Brief :: An exact restatement of the data below, with the pictures removed, is the required answer.

[Image sets with object changes]
+ + + + + + +
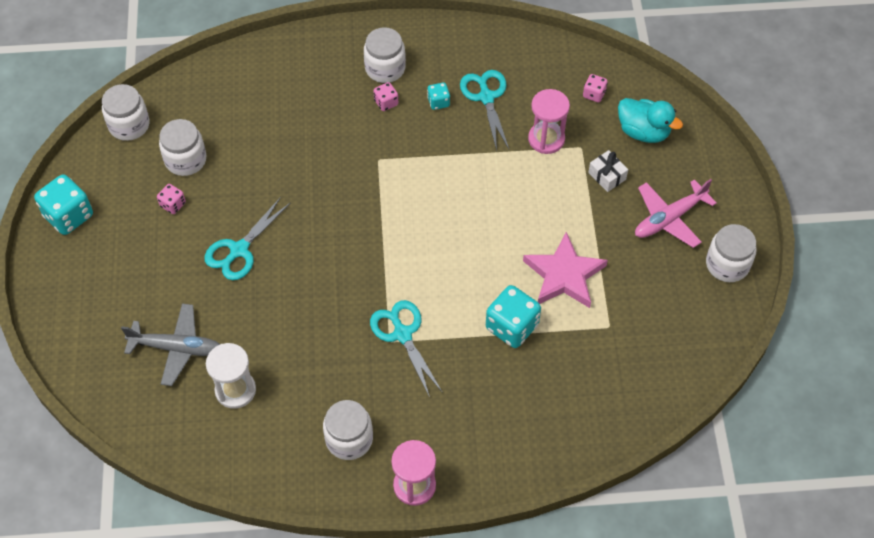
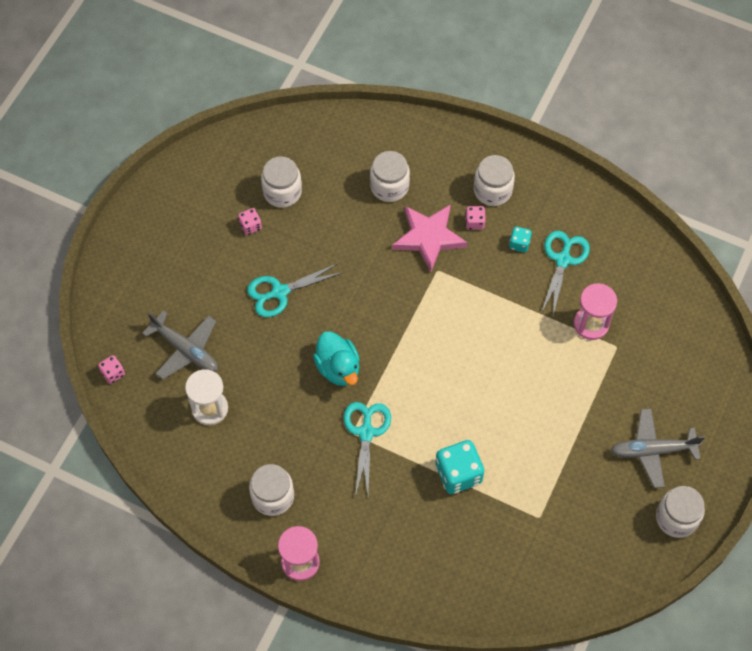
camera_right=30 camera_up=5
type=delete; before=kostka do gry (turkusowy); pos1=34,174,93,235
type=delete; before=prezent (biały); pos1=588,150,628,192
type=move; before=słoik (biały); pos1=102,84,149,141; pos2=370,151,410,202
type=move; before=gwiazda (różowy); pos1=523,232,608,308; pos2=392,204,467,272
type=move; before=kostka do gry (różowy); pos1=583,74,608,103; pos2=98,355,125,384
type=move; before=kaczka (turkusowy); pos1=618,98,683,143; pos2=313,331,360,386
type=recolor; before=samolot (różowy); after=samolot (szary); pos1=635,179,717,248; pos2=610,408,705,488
+ + + + + + +
Answer box ::
camera_right=30 camera_up=5
type=delete; before=kostka do gry (turkusowy); pos1=34,174,93,235
type=delete; before=prezent (biały); pos1=588,150,628,192
type=move; before=słoik (biały); pos1=102,84,149,141; pos2=370,151,410,202
type=move; before=gwiazda (różowy); pos1=523,232,608,308; pos2=392,204,467,272
type=move; before=kostka do gry (różowy); pos1=583,74,608,103; pos2=98,355,125,384
type=move; before=kaczka (turkusowy); pos1=618,98,683,143; pos2=313,331,360,386
type=recolor; before=samolot (różowy); after=samolot (szary); pos1=635,179,717,248; pos2=610,408,705,488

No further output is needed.